## How to complete this task
Below are records; report the number of lines among them that include the word "cutting", and nothing further.

## Recorded information

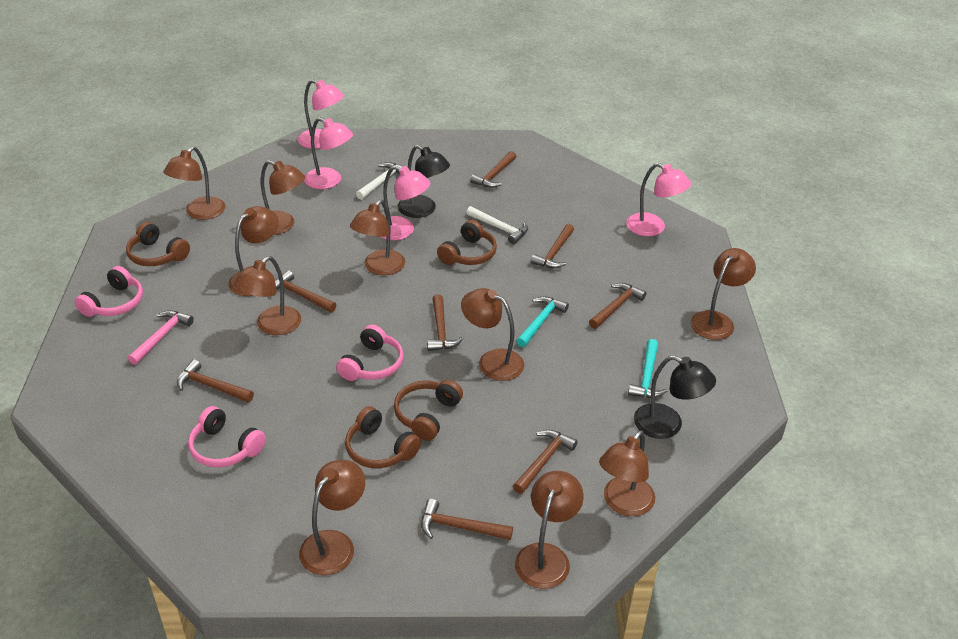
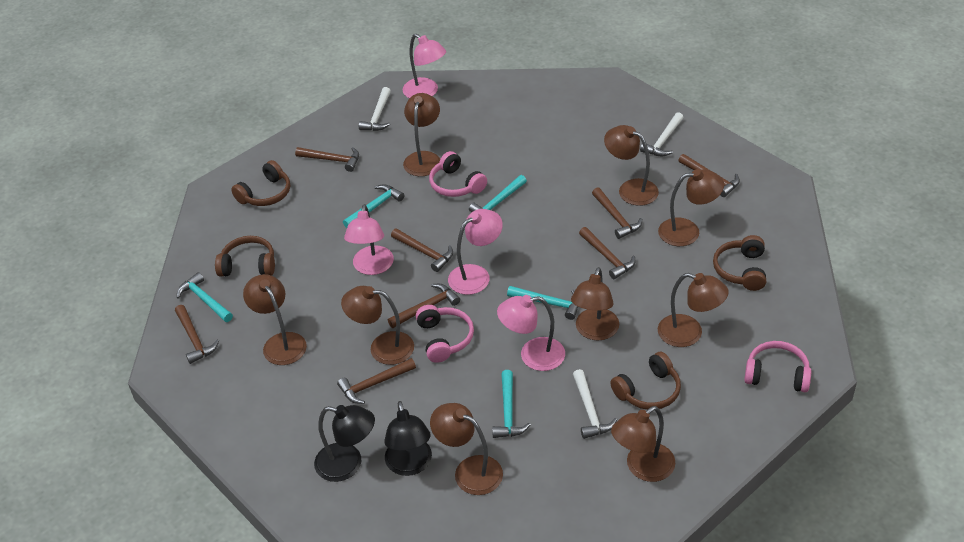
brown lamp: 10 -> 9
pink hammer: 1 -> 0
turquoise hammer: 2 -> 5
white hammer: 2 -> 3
--
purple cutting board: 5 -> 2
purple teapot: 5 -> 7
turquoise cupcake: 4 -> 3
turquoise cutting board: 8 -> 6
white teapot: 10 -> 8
--
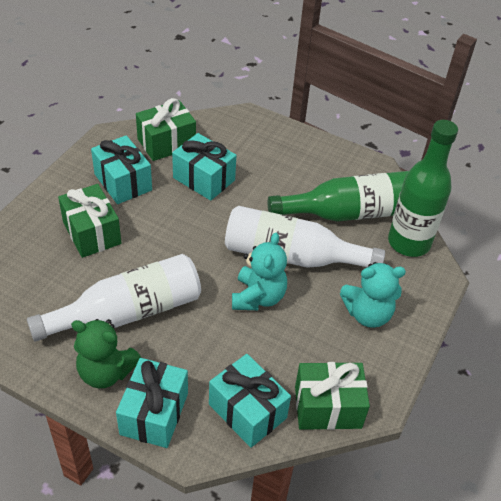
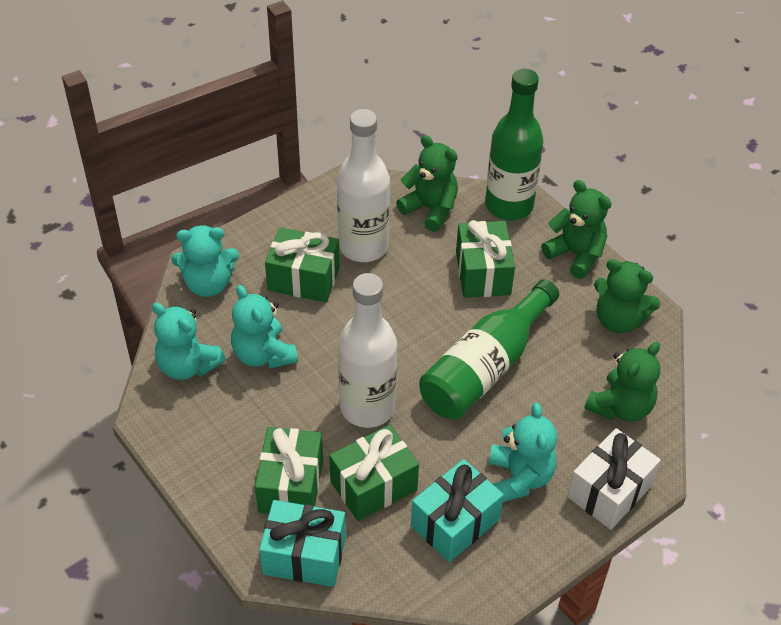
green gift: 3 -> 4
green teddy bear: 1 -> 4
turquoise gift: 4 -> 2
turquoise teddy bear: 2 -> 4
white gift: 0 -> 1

## Output of the exercise
2